■ Dataset excerpts
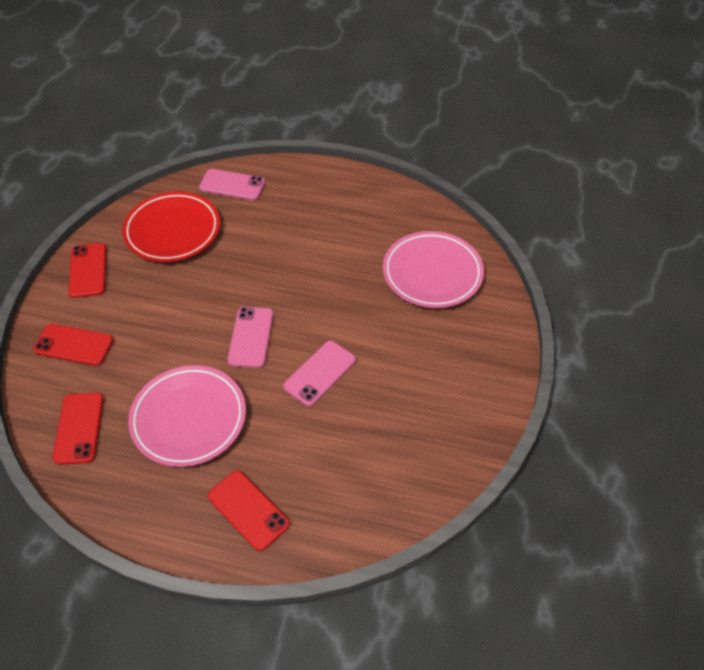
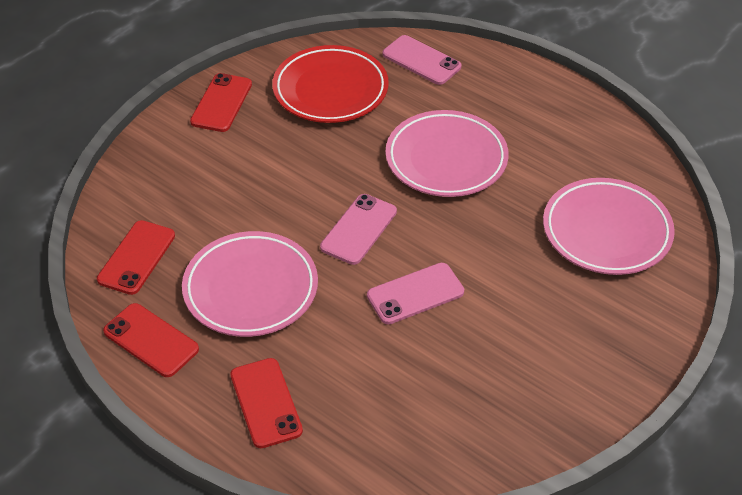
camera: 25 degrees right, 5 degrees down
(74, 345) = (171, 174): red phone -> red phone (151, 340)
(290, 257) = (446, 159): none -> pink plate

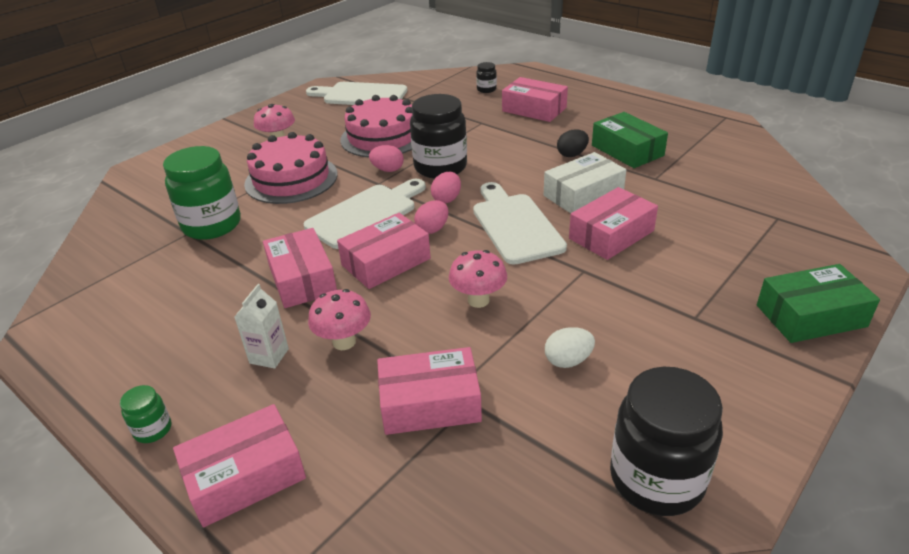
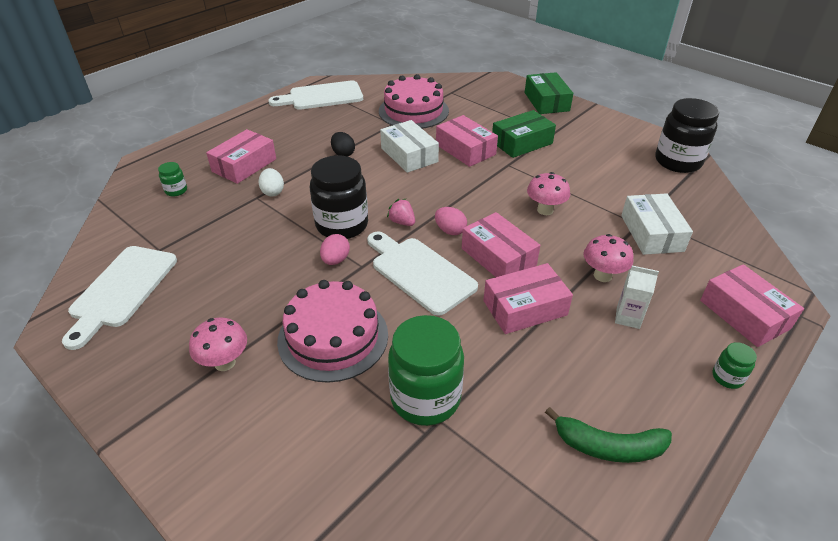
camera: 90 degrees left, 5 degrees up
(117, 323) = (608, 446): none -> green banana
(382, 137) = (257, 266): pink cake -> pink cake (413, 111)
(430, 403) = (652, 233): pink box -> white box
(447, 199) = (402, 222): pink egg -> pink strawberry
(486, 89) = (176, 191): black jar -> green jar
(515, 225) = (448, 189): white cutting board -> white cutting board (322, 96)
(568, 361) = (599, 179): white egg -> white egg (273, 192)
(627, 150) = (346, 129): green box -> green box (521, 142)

■ Work required
Taking the material above as a whole, how many of its lines contain "none"? The reply should be that number alone.

■ Response
2